(Records for this task)
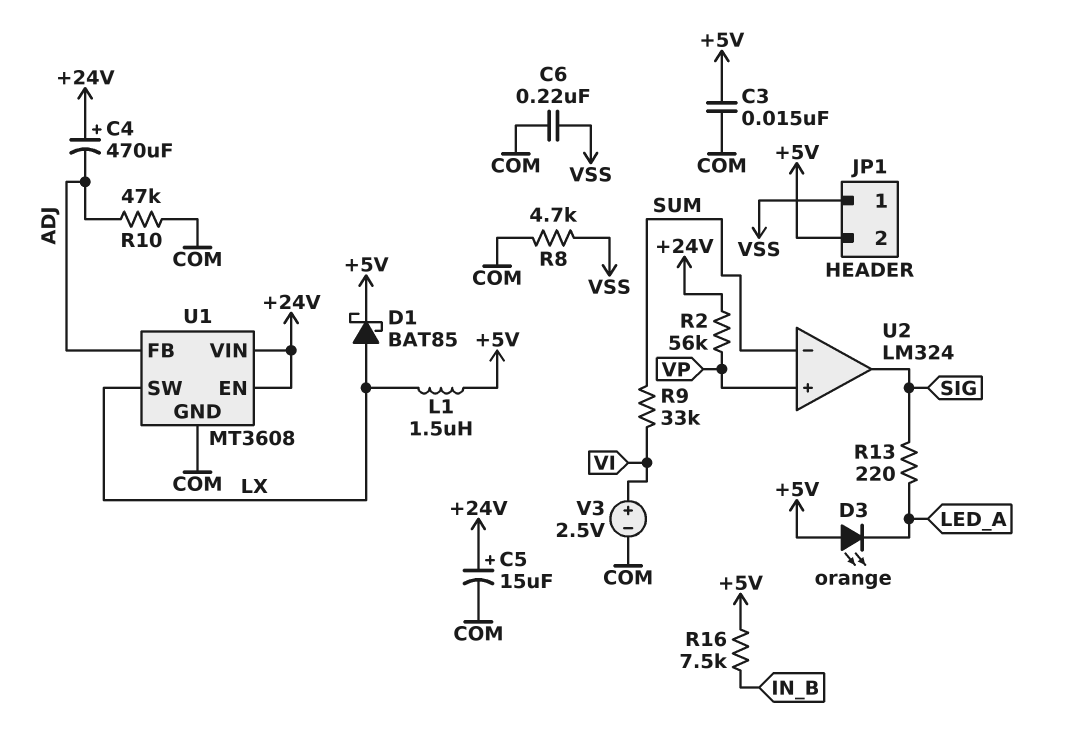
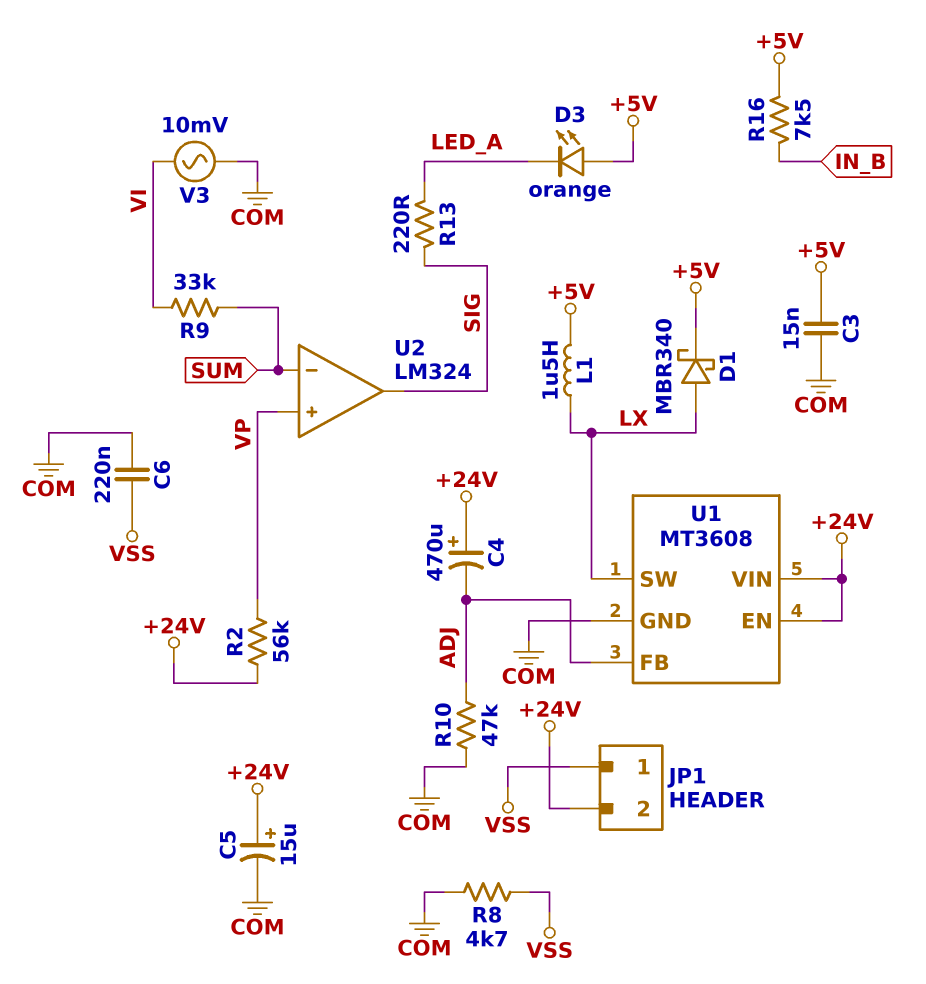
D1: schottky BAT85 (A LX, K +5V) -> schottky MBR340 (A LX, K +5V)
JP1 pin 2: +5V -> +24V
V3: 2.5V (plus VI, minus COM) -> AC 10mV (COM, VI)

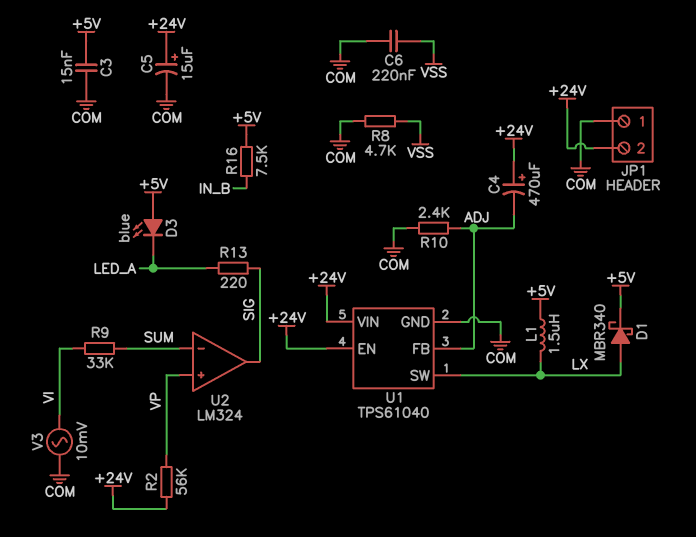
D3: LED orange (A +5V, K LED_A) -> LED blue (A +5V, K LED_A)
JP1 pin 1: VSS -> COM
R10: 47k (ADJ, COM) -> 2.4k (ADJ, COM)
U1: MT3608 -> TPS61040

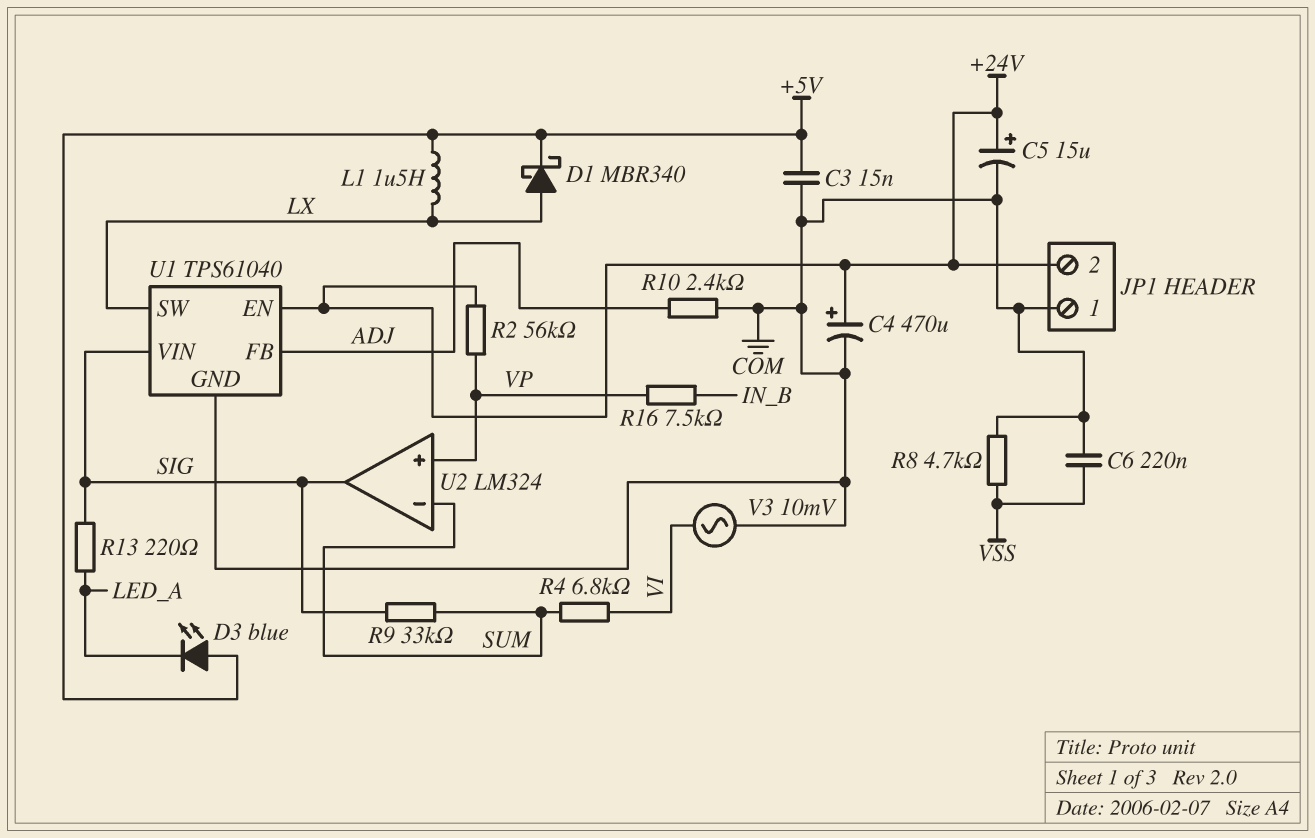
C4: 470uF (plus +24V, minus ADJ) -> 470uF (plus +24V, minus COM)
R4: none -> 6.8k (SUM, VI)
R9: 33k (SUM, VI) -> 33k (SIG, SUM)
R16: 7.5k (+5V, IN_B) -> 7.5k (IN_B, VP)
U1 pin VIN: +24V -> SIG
(End Records for this task)
(Records for this task)
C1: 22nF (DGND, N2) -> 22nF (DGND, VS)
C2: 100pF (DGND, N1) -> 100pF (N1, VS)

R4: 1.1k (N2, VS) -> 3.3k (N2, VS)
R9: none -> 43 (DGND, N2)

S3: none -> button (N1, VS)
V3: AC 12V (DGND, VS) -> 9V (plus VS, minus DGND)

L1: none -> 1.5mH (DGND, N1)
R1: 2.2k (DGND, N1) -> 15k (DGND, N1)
(End Records for this task)
Work task: From the line that has "R4: none -> 6.8k (SUM, VI)" through the line that has "U1 pin VIN: +24V -> SIG", copy every line exactly as it appears above, and leave out all others.

Response to this task:
R4: none -> 6.8k (SUM, VI)
R9: 33k (SUM, VI) -> 33k (SIG, SUM)
R16: 7.5k (+5V, IN_B) -> 7.5k (IN_B, VP)
U1 pin VIN: +24V -> SIG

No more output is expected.